§ DATASET CONTENT
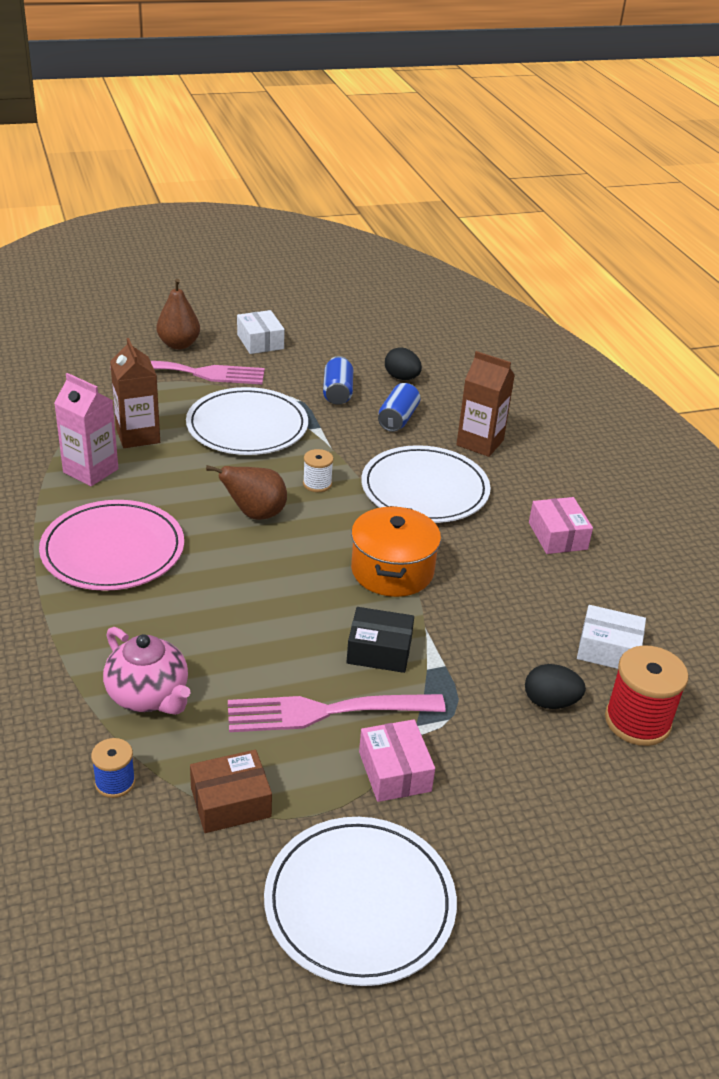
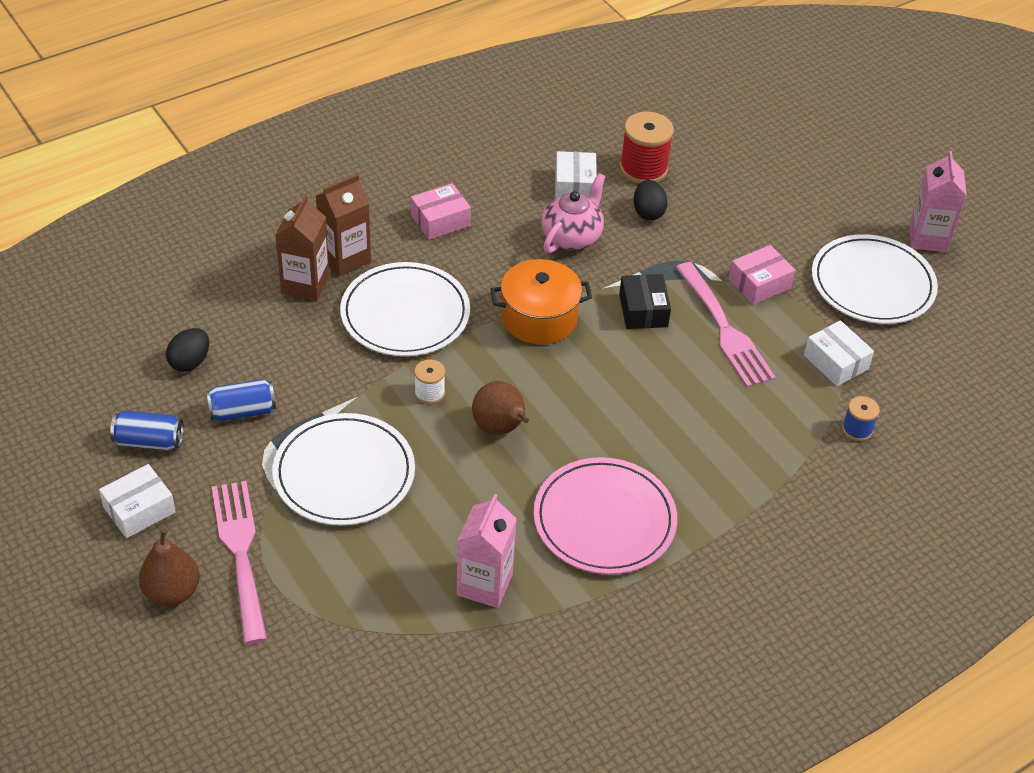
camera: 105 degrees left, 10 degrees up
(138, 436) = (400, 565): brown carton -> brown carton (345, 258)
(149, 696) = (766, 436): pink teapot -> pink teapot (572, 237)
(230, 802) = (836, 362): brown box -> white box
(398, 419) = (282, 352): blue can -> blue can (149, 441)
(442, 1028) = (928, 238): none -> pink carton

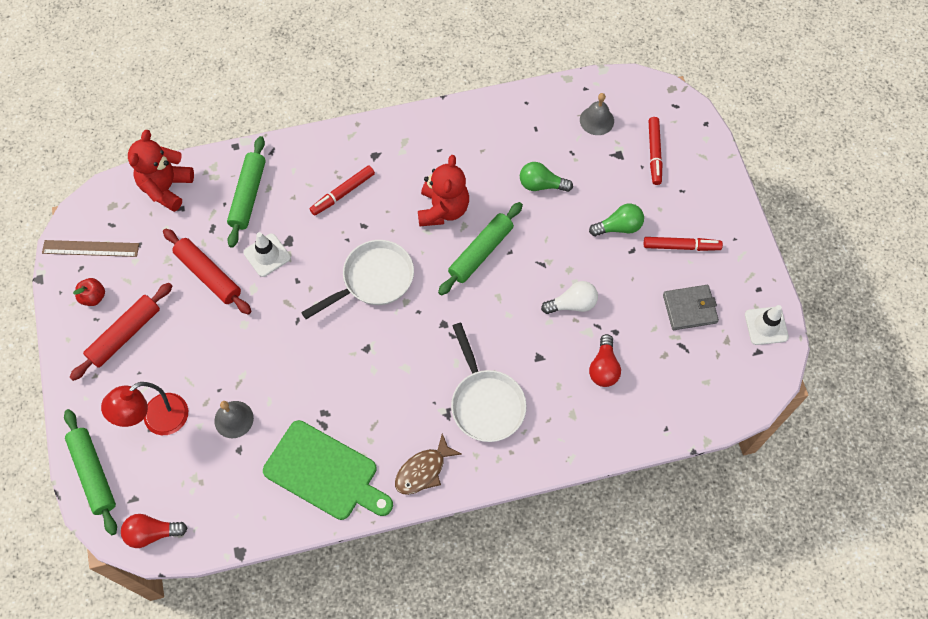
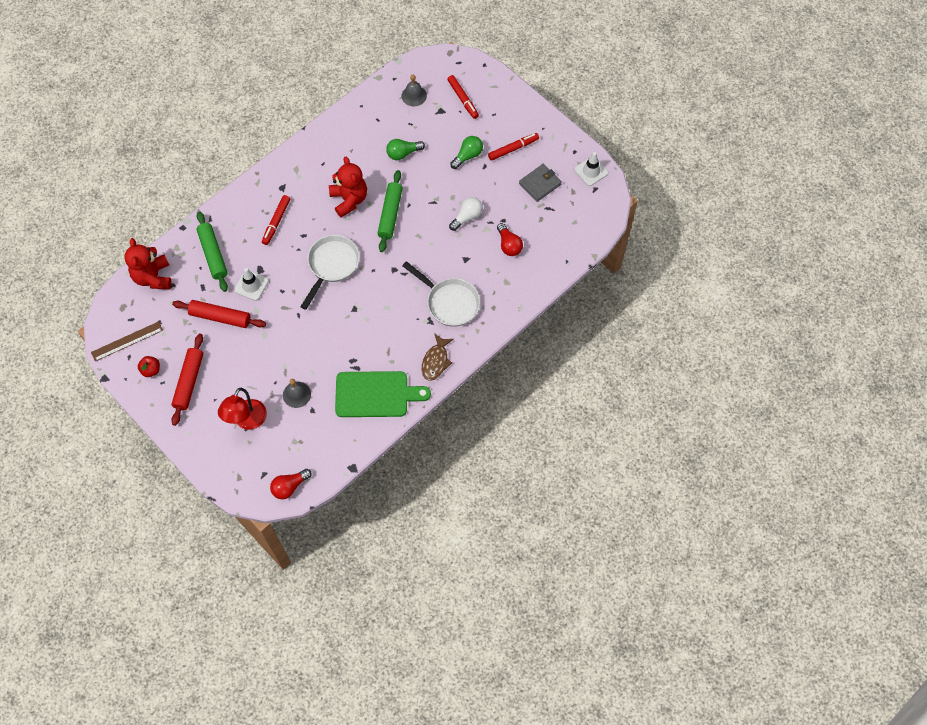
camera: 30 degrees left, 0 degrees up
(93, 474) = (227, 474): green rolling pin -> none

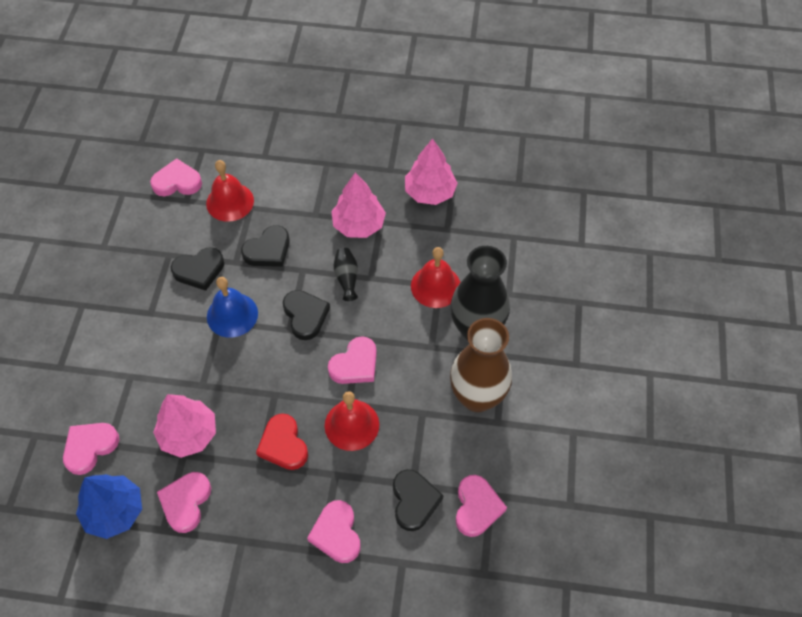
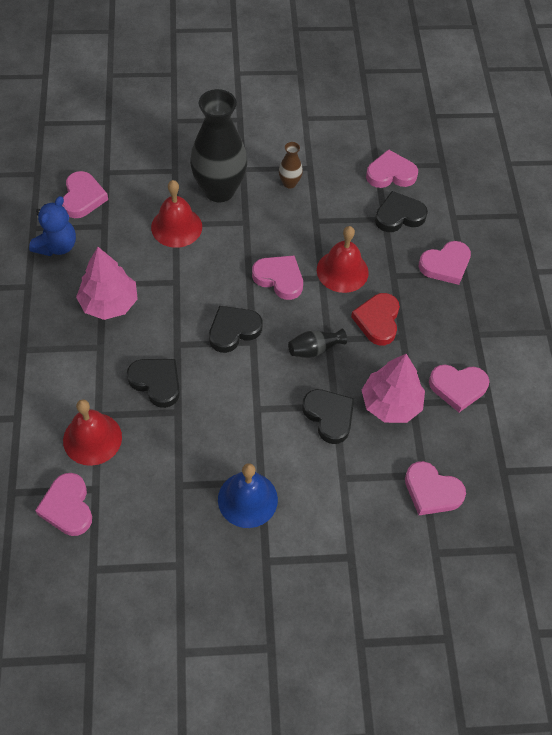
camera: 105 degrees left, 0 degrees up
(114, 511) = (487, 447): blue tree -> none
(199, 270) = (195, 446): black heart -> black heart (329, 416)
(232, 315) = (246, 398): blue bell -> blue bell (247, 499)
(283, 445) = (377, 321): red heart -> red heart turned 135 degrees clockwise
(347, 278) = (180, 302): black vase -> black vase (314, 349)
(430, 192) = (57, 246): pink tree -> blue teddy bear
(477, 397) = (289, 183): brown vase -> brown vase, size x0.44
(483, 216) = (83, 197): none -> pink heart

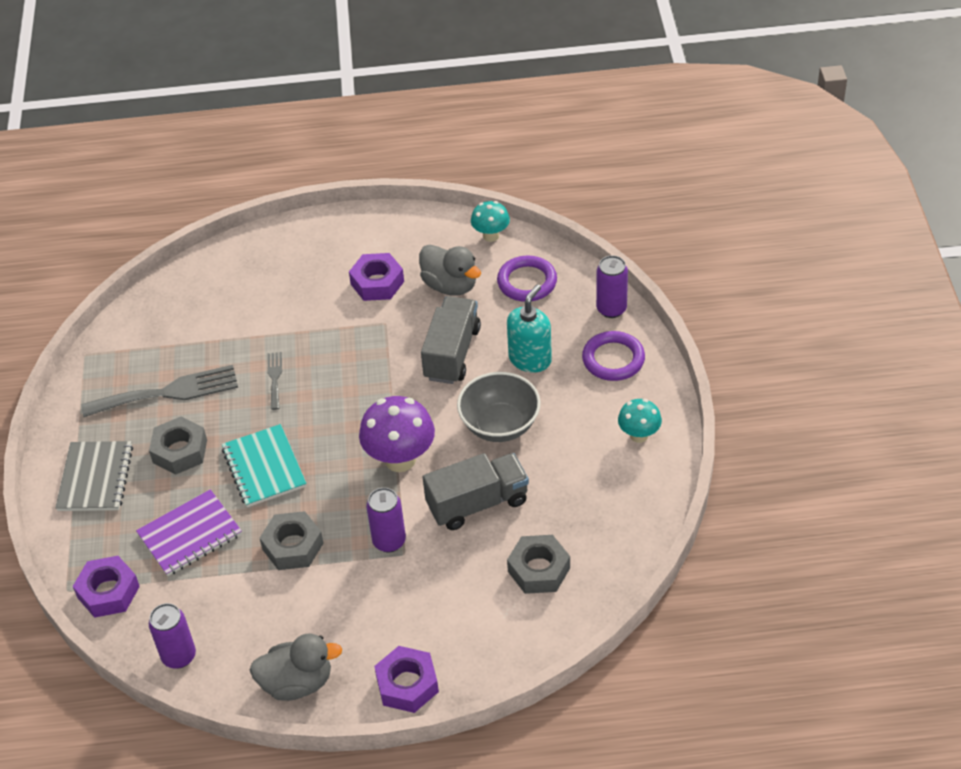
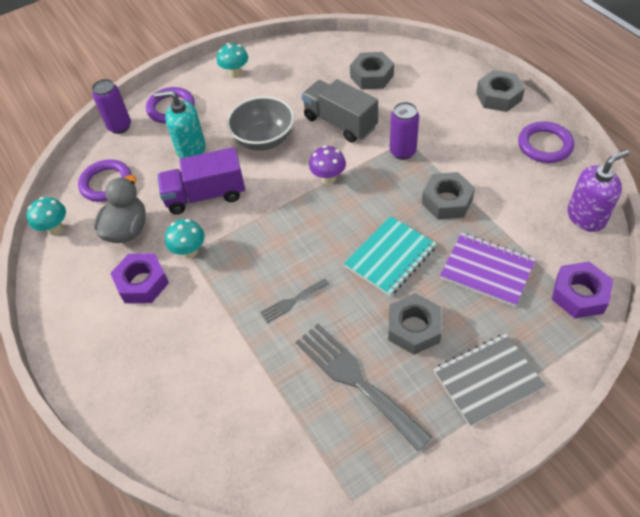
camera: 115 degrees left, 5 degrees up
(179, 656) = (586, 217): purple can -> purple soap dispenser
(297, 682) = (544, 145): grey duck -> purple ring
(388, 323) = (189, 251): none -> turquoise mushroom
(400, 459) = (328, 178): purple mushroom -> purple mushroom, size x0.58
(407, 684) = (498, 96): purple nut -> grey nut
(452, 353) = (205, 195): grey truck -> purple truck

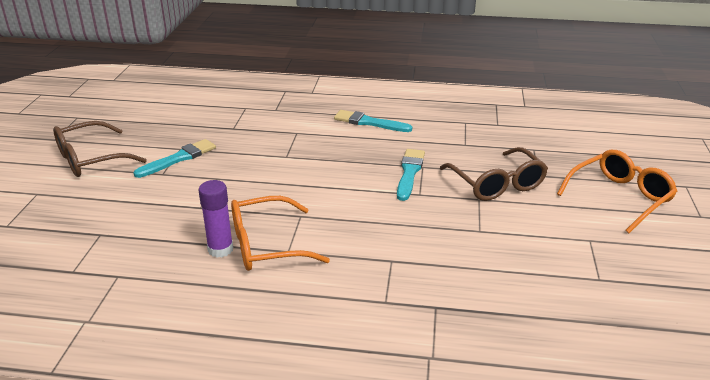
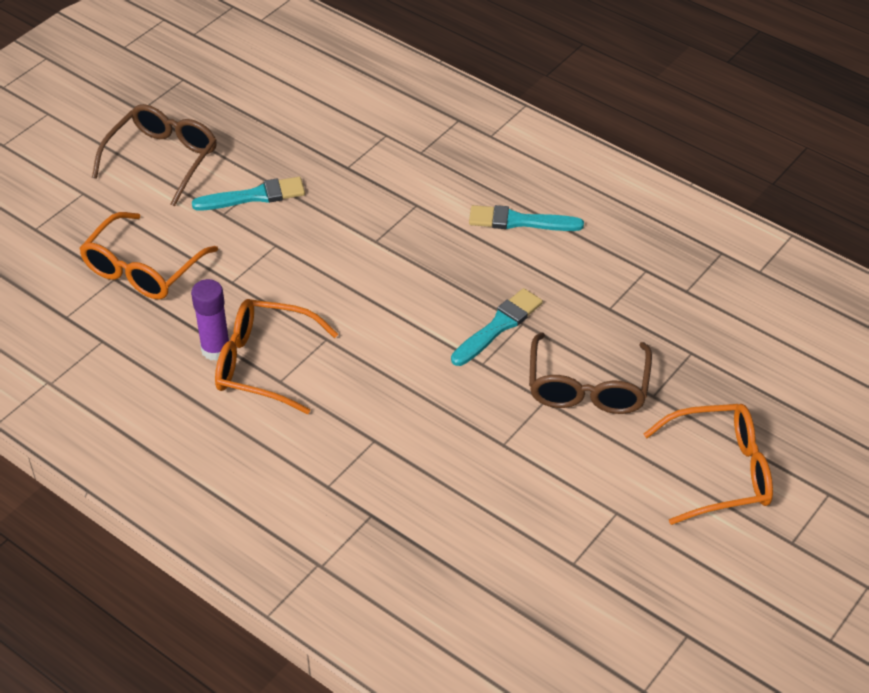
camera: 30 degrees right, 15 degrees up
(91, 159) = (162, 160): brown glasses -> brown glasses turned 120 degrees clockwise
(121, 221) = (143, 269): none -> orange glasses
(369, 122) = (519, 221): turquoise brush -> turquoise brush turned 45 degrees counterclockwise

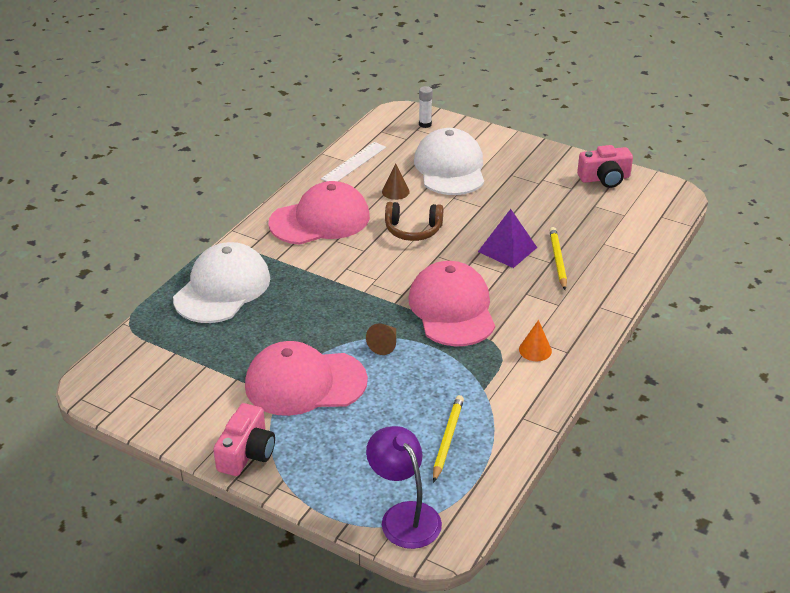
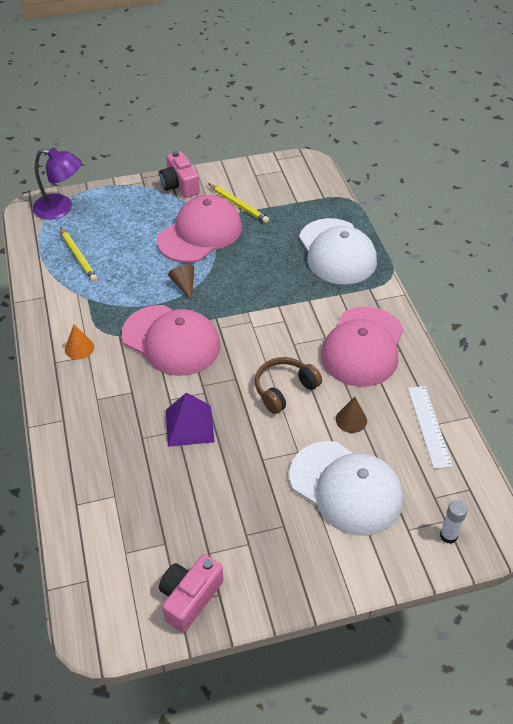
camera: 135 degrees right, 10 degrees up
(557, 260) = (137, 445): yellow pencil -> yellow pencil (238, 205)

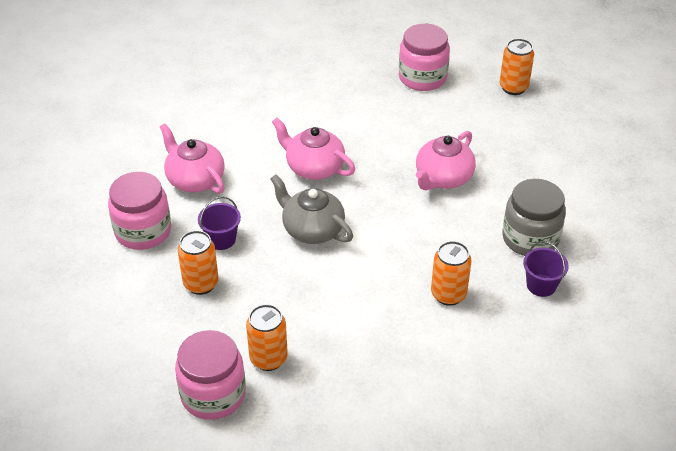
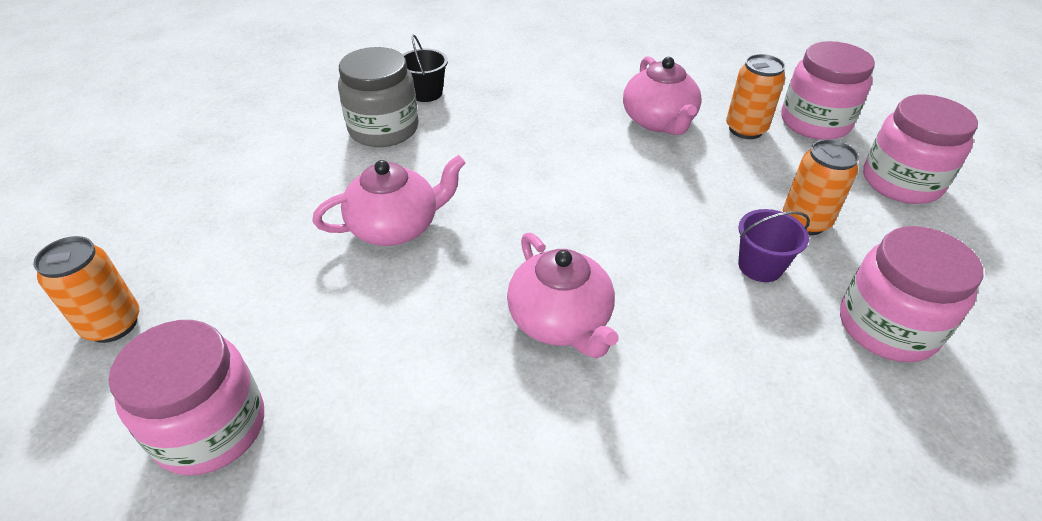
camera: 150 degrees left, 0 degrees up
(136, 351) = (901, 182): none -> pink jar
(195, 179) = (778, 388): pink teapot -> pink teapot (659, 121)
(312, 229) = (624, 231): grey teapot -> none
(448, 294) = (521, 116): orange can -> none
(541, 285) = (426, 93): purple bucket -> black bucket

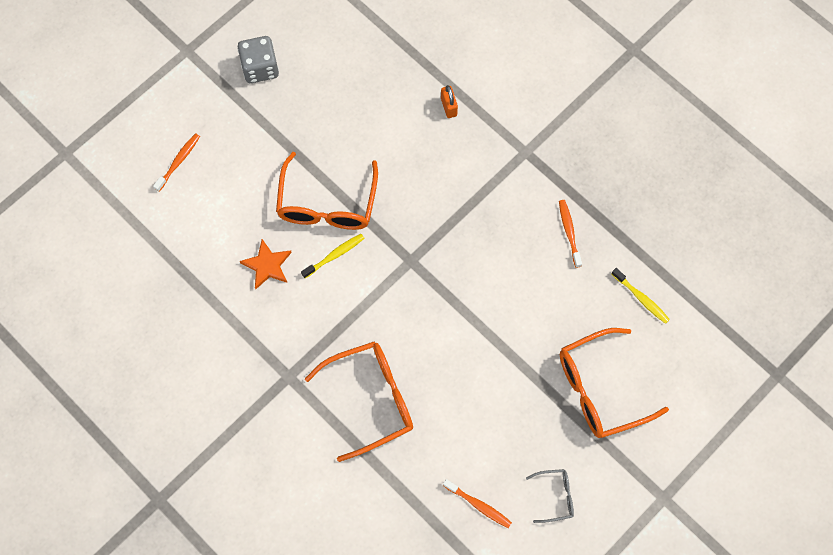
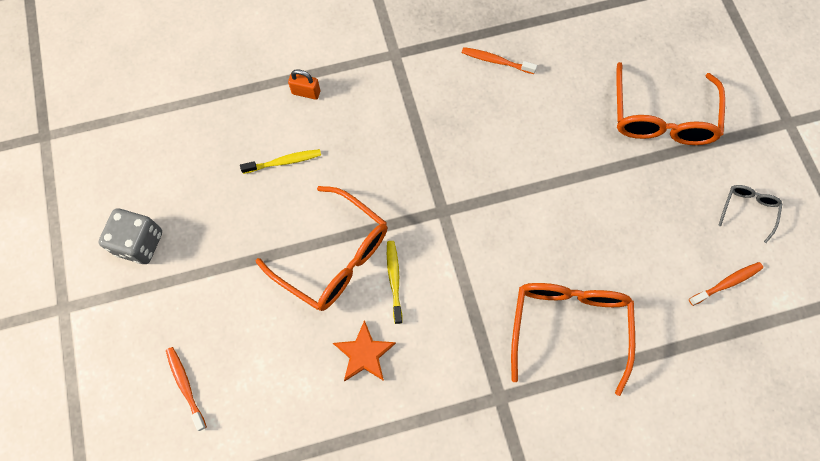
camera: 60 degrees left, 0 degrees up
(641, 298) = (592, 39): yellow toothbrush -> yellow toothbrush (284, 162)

§ WORK INSTRUCTION
Look through the material above. Transcribe exactly the lines between the ones with "(388, 323) = (189, 251): none" and "(91, 159) = (162, 160): brown", inclusive, and keep pictures out.

§ ANSWER TO THIS TASK
(388, 323) = (189, 251): none -> turquoise mushroom
(400, 459) = (328, 178): purple mushroom -> purple mushroom, size x0.58
(407, 684) = (498, 96): purple nut -> grey nut
(452, 353) = (205, 195): grey truck -> purple truck

camera: 30 degrees right, 15 degrees up
(91, 159) = (162, 160): brown glasses -> brown glasses turned 120 degrees clockwise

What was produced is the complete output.